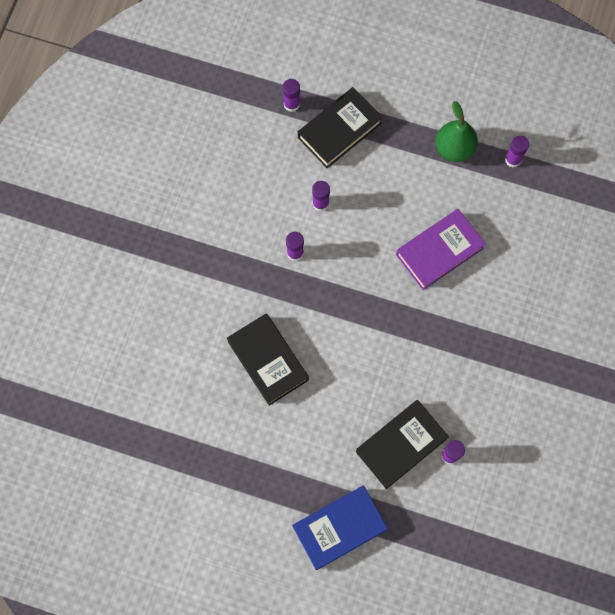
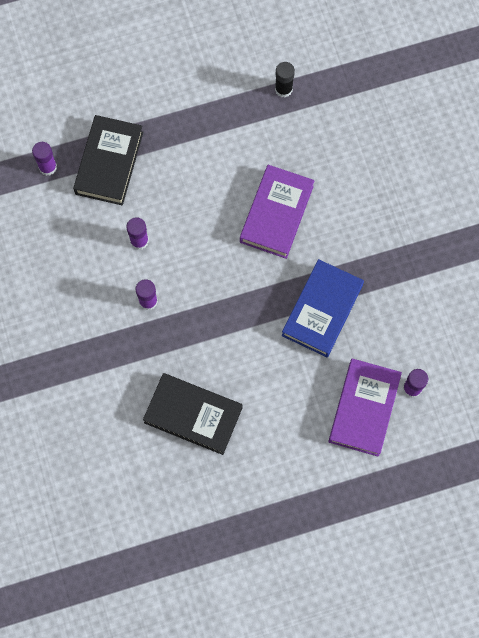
camera: 35 degrees left, 0 degrees up
blue book [292,485,388,570] -> blue book moved to [282,259,364,357]
black book [356,400,449,489] -> purple book [329,358,402,457]
green pear [436,101,478,162] -> none
purple glue stick [505,136,529,167] -> black glue stick [275,62,295,97]

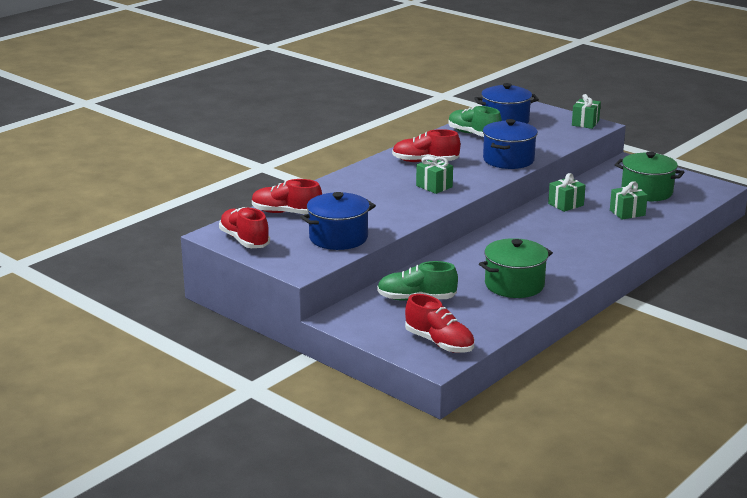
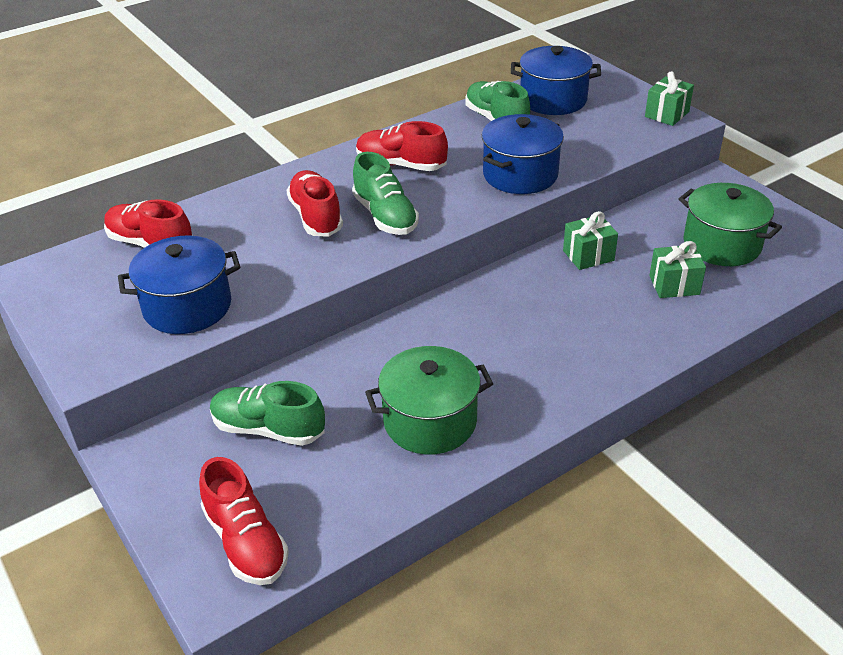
camera: 15 degrees right, 15 degrees up
red shoe [219,207,270,248] -> red shoe moved to [286,170,343,237]
green gift [416,156,453,194] -> green shoe [352,152,419,235]

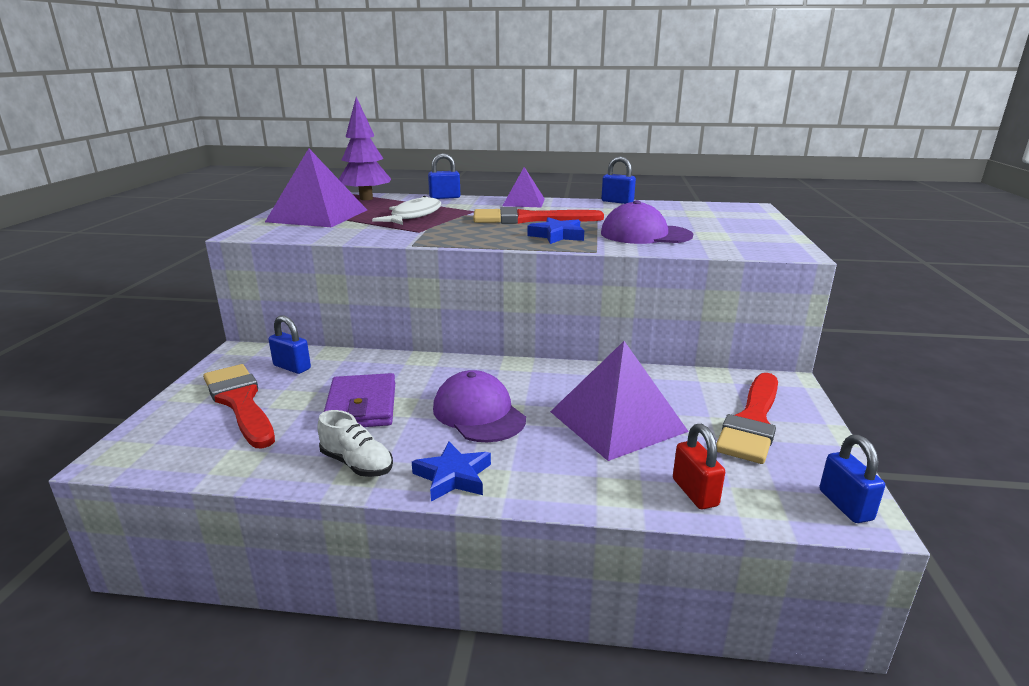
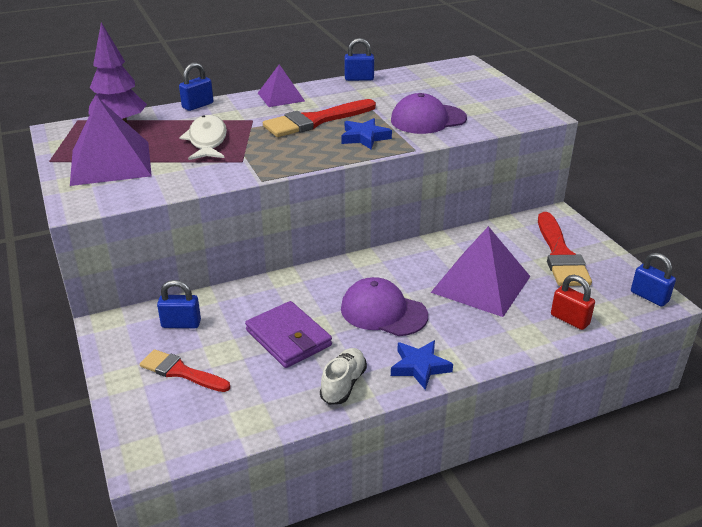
camera: 30 degrees left, 10 degrees up
red brush [203,364,275,448] -> red brush [140,349,230,392], size x0.64
white shoe [317,410,393,477] -> white shoe turned 75 degrees counterclockwise [320,348,367,405]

▶ **WORK REQUIRED**:
With the pictures left out, copy exactly the lines from the one containing "green gift [416,156,453,194]" through the last line of the data.

▶ **EXERCISE RESPONSE**:
green gift [416,156,453,194] -> green shoe [352,152,419,235]

camera: 30 degrees left, 10 degrees up
red brush [203,364,275,448] -> red brush [140,349,230,392], size x0.64
white shoe [317,410,393,477] -> white shoe turned 75 degrees counterclockwise [320,348,367,405]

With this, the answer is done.